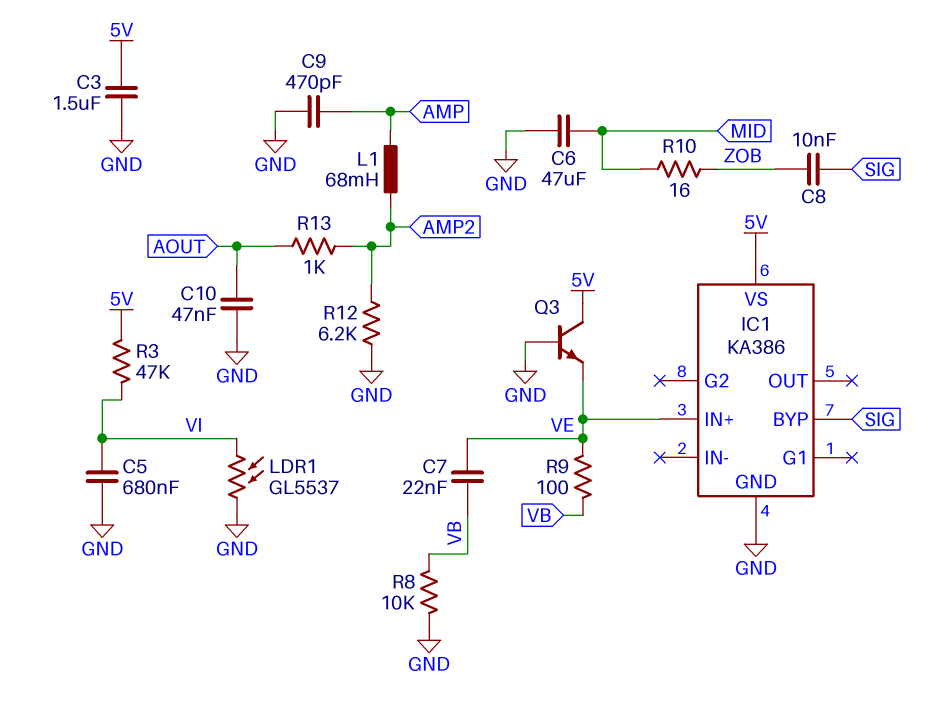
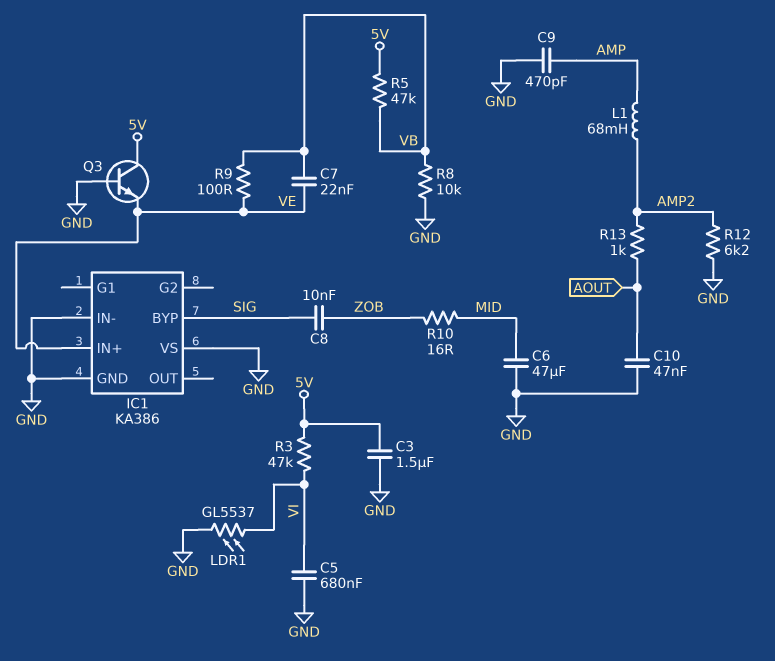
IC1 pin IN-: none -> GND
IC1 pin VS: 5V -> GND
R5: none -> 47k (5V, VB)

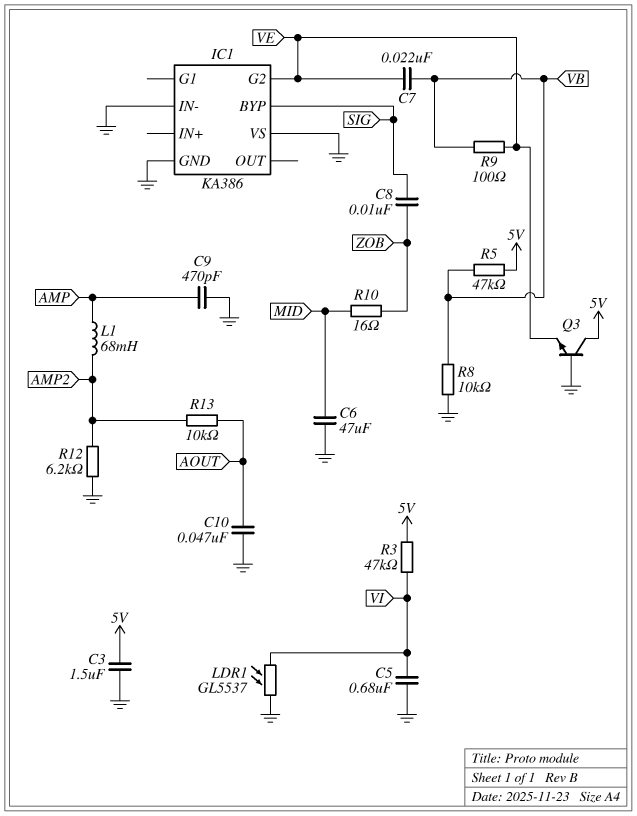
IC1 pin G2: none -> VE
IC1 pin IN+: VE -> none
R13: 1k (AMP2, AOUT) -> 10k (AMP2, AOUT)

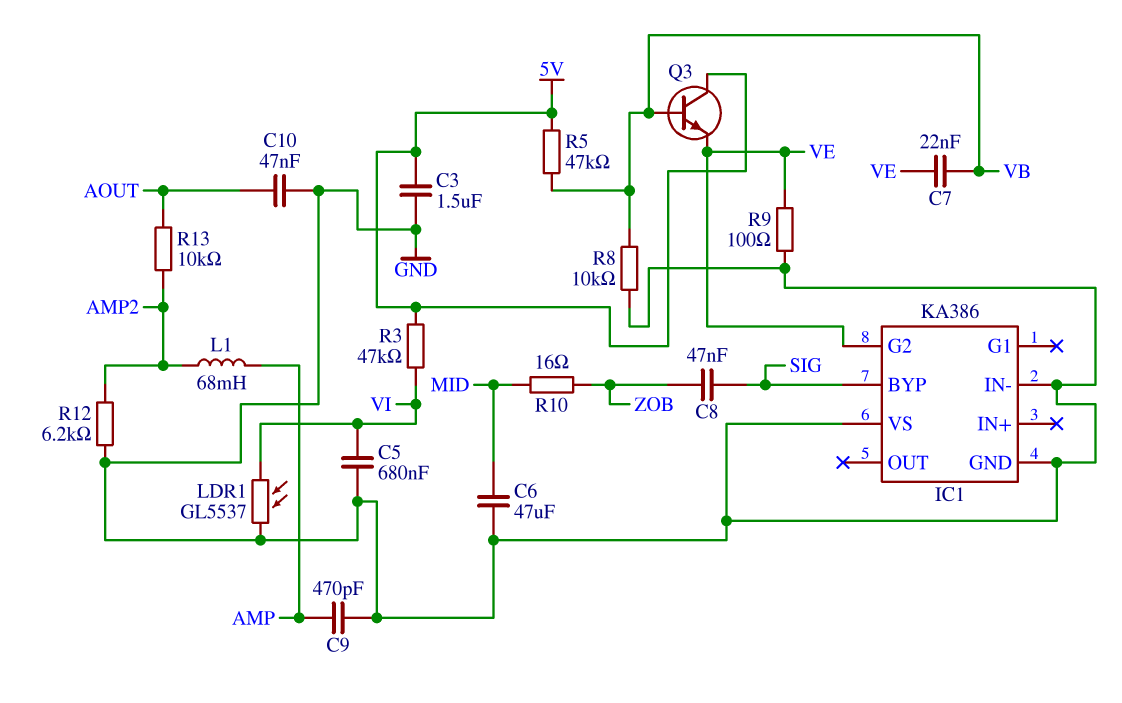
C8: 10nF (SIG, ZOB) -> 47nF (SIG, ZOB)
Q3: NPN (B GND, C 5V, E VE) -> NPN (B VB, C 5V, E VE)
R9: 100 (VB, VE) -> 100 (GND, VE)

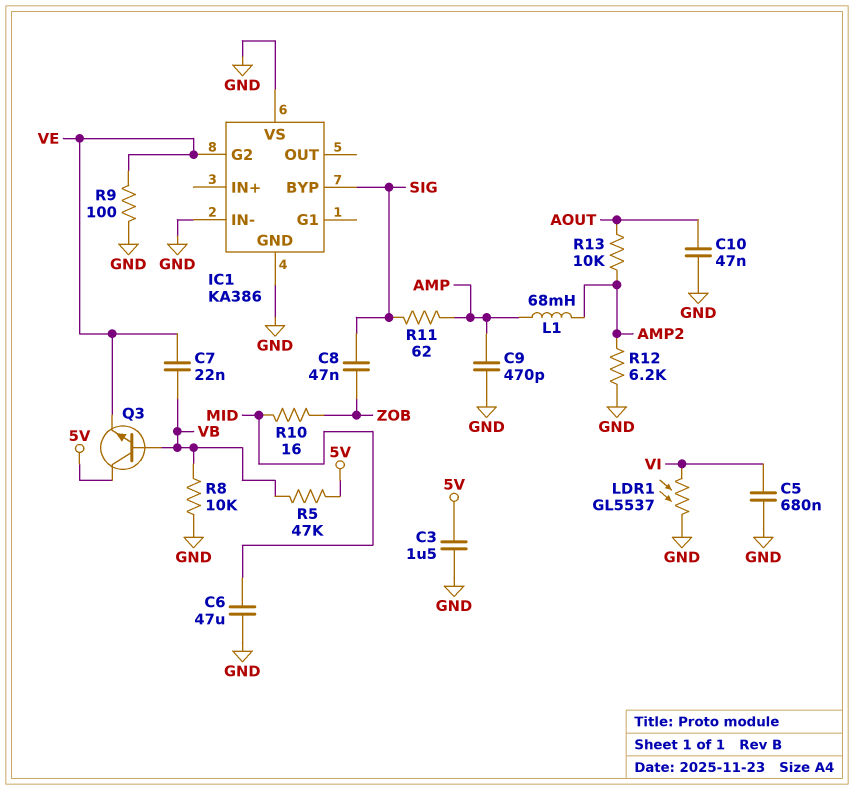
R3: 47k (5V, VI) -> none
R11: none -> 62 (AMP, SIG)

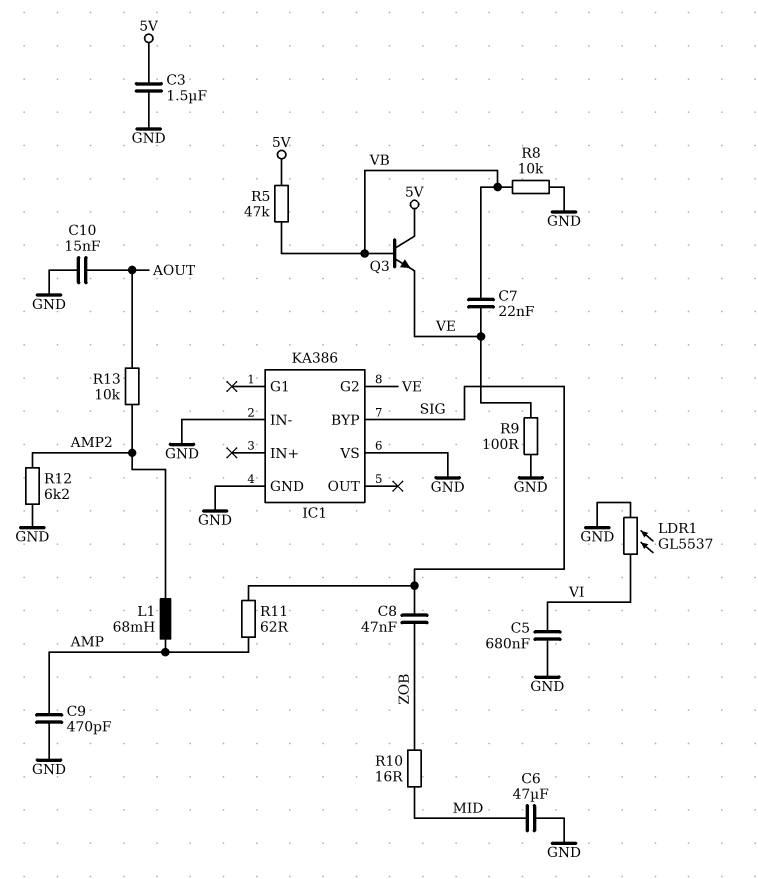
C10: 47nF (AOUT, GND) -> 15nF (AOUT, GND)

- - - - -

_What you are asked to do_
With the pictures omitted, print each line of the data above precisely as given.

_Written answer_
IC1 pin IN-: none -> GND
IC1 pin VS: 5V -> GND
R5: none -> 47k (5V, VB)

IC1 pin G2: none -> VE
IC1 pin IN+: VE -> none
R13: 1k (AMP2, AOUT) -> 10k (AMP2, AOUT)

C8: 10nF (SIG, ZOB) -> 47nF (SIG, ZOB)
Q3: NPN (B GND, C 5V, E VE) -> NPN (B VB, C 5V, E VE)
R9: 100 (VB, VE) -> 100 (GND, VE)

R3: 47k (5V, VI) -> none
R11: none -> 62 (AMP, SIG)

C10: 47nF (AOUT, GND) -> 15nF (AOUT, GND)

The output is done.